• **PROBLEM REQUIREMENTS**
Print the entries below exactly as they appear, from the first line up to and including the line with "yellow brick A7". Do not print any pictures.

• **DATA SECTION**
++++

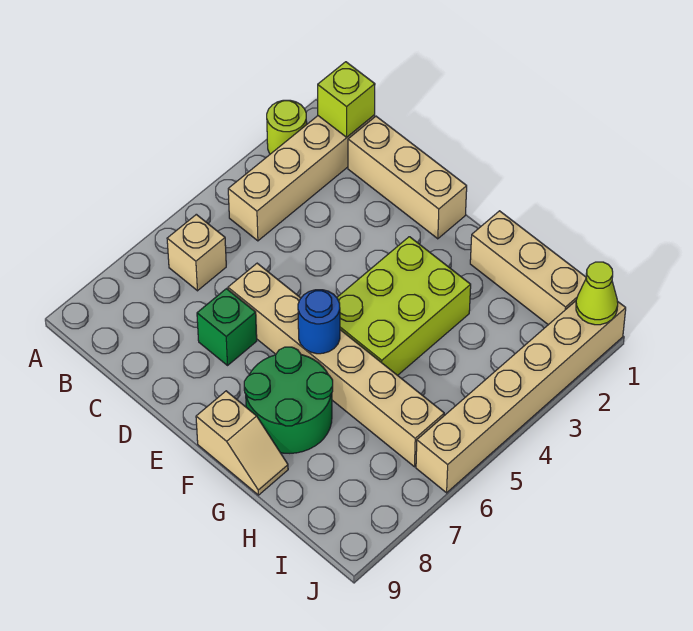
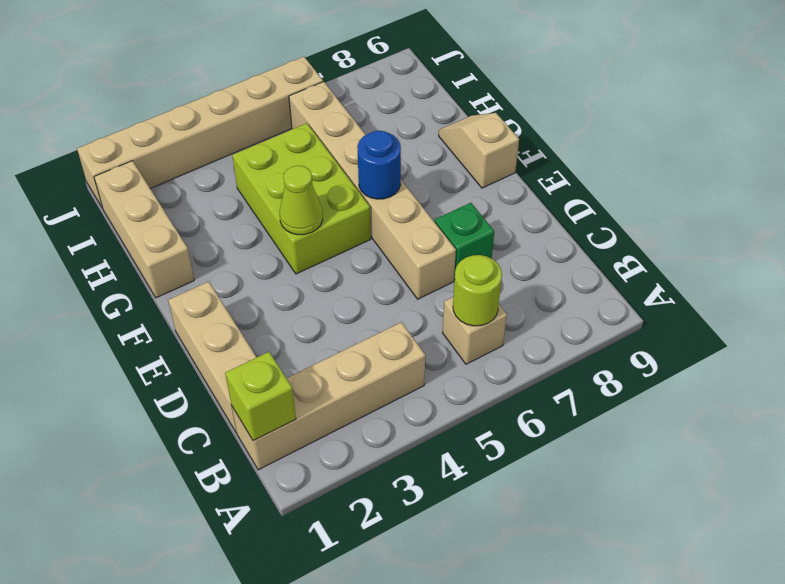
lime round brick A2 level 1 -> lime round brick B6 level 2
lime brick F3:G5 level 1 -> lime brick F4:H5 level 1
green round brick F7:G8 level 1 -> none
lime cone J1 level 2 -> lime cone F4 level 2

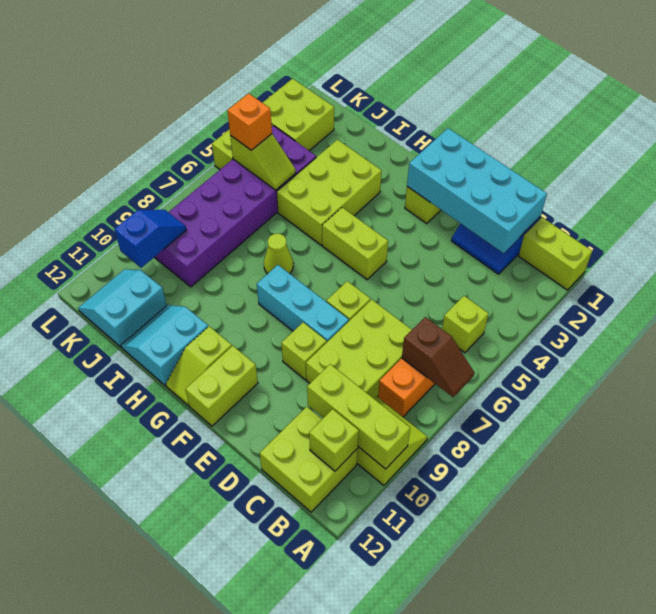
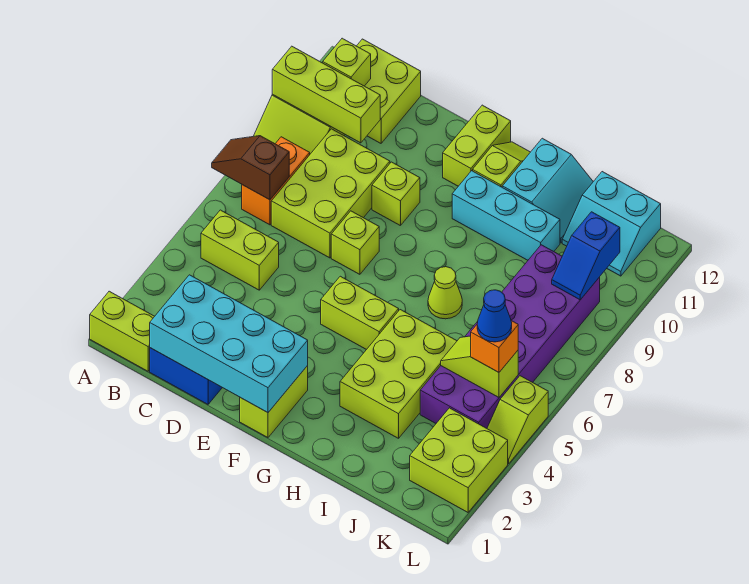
lime brick B5 level 1 -> lime brick B5:C5 level 1
cyan brick E8:G8 level 1 -> cyan brick G10:I10 level 1
cyan slope J11:K12 level 1 top J -> cyan slope J11:K12 level 1 top 12
none -> blue cone K5 level 4

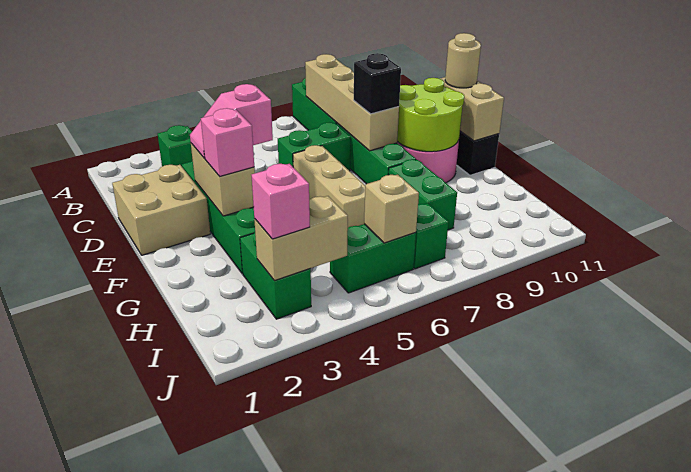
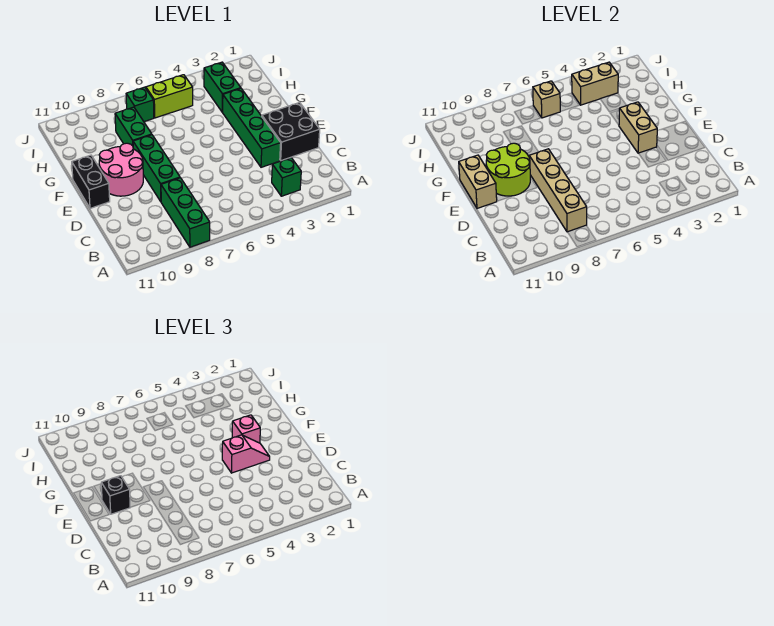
tan brick D1:E2 level 1 -> black brick D1:E2 level 1
green brick D6:D7 level 1 -> none
tan brick E6:G6 level 1 -> none
black brick E8 level 3 -> black brick E10 level 3
tan round brick E11 level 3 -> none
pink brick I3 level 3 -> none
green brick I5:I6 level 1 -> lime brick I5:I6 level 1

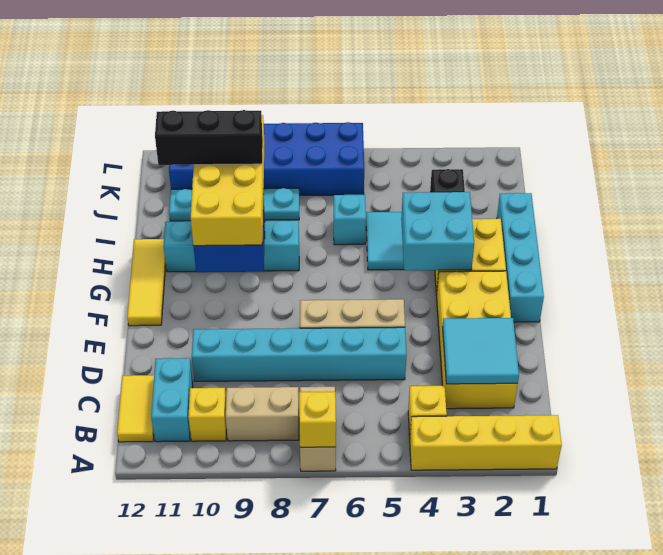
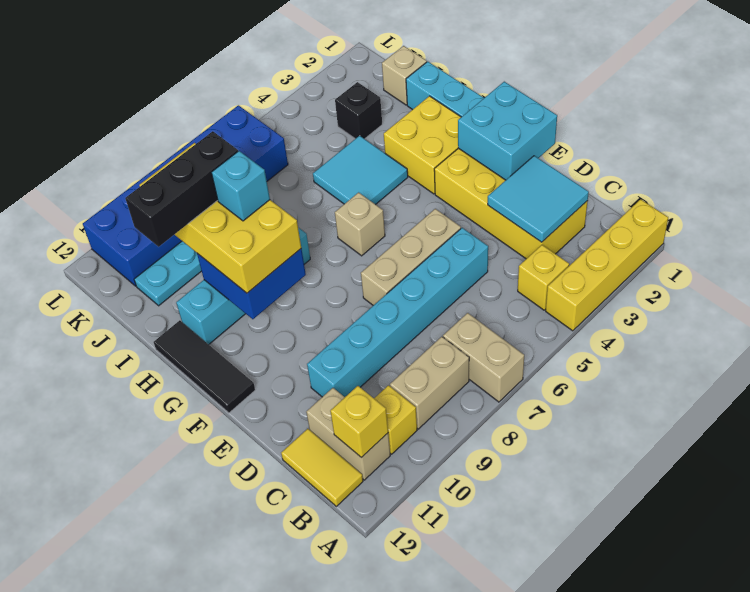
yellow brick A7 level 2 -> yellow brick B11 level 2
cyan brick B11:C11 level 1 -> tan brick B11:C11 level 1
yellow tile F12:H12 level 1 -> black tile F12:H12 level 1
cyan brick G3:H4 level 2 -> cyan brick E1:F2 level 2
none -> tan brick G6 level 1
cyan brick I6 level 1 -> cyan brick H9 level 4
none -> tan brick J1 level 1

++++

• **SOLUTION FOR THIS TASK**
lime round brick A2 level 1 -> lime round brick B6 level 2
lime brick F3:G5 level 1 -> lime brick F4:H5 level 1
green round brick F7:G8 level 1 -> none
lime cone J1 level 2 -> lime cone F4 level 2

lime brick B5 level 1 -> lime brick B5:C5 level 1
cyan brick E8:G8 level 1 -> cyan brick G10:I10 level 1
cyan slope J11:K12 level 1 top J -> cyan slope J11:K12 level 1 top 12
none -> blue cone K5 level 4

tan brick D1:E2 level 1 -> black brick D1:E2 level 1
green brick D6:D7 level 1 -> none
tan brick E6:G6 level 1 -> none
black brick E8 level 3 -> black brick E10 level 3
tan round brick E11 level 3 -> none
pink brick I3 level 3 -> none
green brick I5:I6 level 1 -> lime brick I5:I6 level 1

yellow brick A7 level 2 -> yellow brick B11 level 2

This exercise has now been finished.